## DATA BLOCK
__________
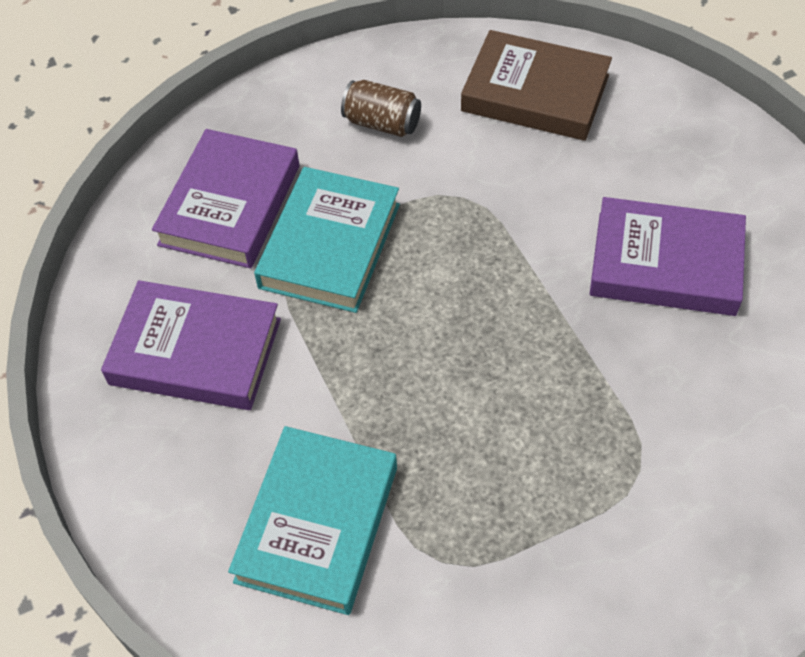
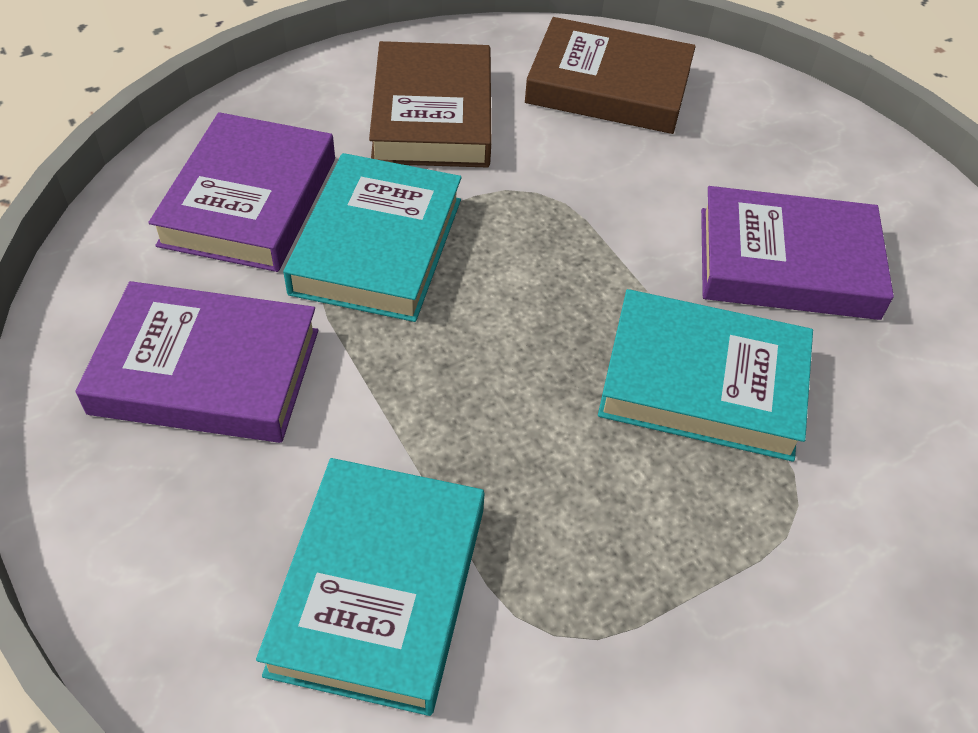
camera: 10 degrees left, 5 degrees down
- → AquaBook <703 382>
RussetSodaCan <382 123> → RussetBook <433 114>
__________
## PROBLEM TO WORK ON
Word for word, write out the whole listing, keeping none of the pictures.

## THE COMPLETED TASK
camera: 10 degrees left, 5 degrees down
- → AquaBook <703 382>
RussetSodaCan <382 123> → RussetBook <433 114>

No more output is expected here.